DATA PROVIDED: Begin
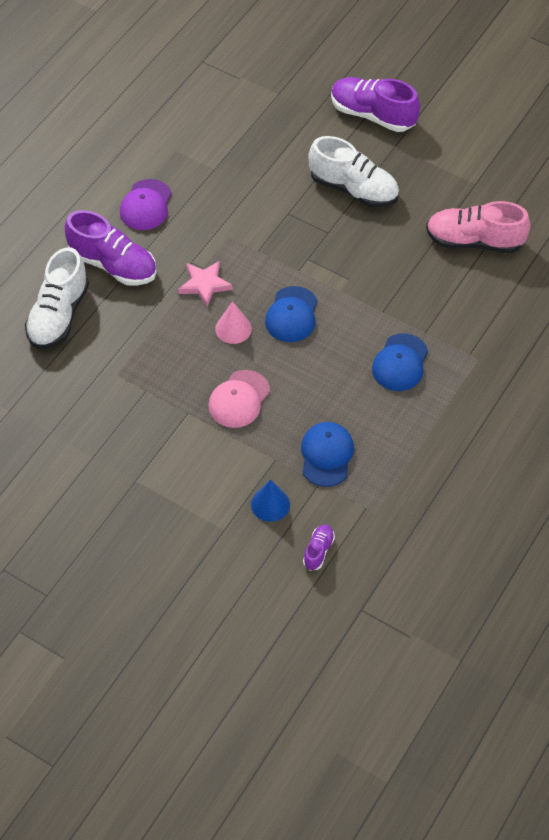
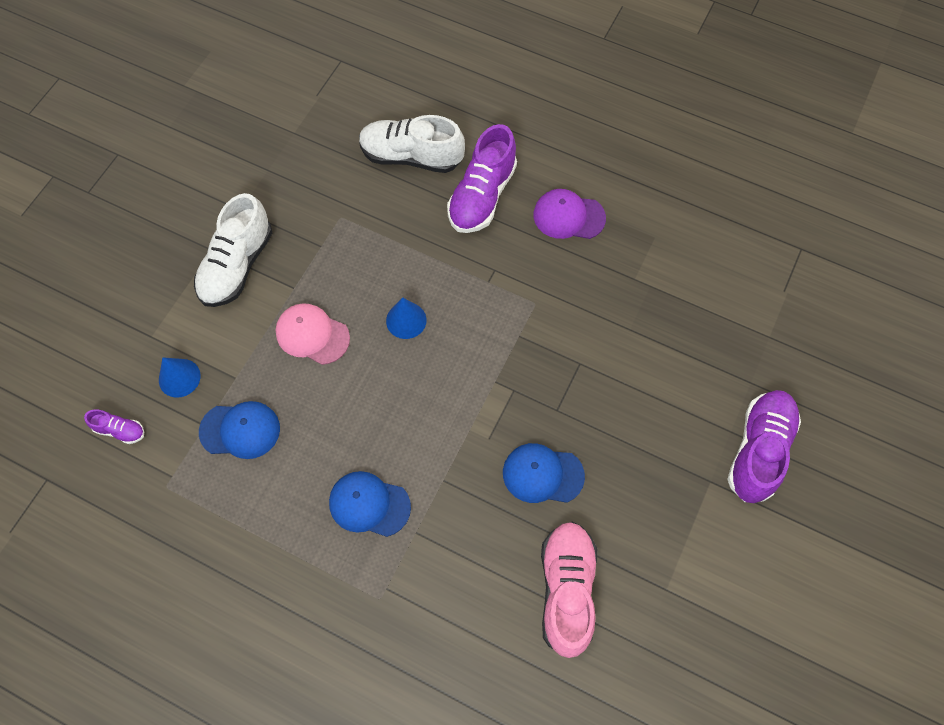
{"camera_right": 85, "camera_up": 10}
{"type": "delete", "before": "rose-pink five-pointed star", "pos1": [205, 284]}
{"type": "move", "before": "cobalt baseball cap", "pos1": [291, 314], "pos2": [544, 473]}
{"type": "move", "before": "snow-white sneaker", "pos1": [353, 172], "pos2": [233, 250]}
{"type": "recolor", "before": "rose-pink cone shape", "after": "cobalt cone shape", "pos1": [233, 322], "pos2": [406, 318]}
DATA PROVIDED: End
[ACTIVITY]: Each record must appear again exactly as written above, without its pictures.

[REPLY TO THE TASK]:
{"camera_right": 85, "camera_up": 10}
{"type": "delete", "before": "rose-pink five-pointed star", "pos1": [205, 284]}
{"type": "move", "before": "cobalt baseball cap", "pos1": [291, 314], "pos2": [544, 473]}
{"type": "move", "before": "snow-white sneaker", "pos1": [353, 172], "pos2": [233, 250]}
{"type": "recolor", "before": "rose-pink cone shape", "after": "cobalt cone shape", "pos1": [233, 322], "pos2": [406, 318]}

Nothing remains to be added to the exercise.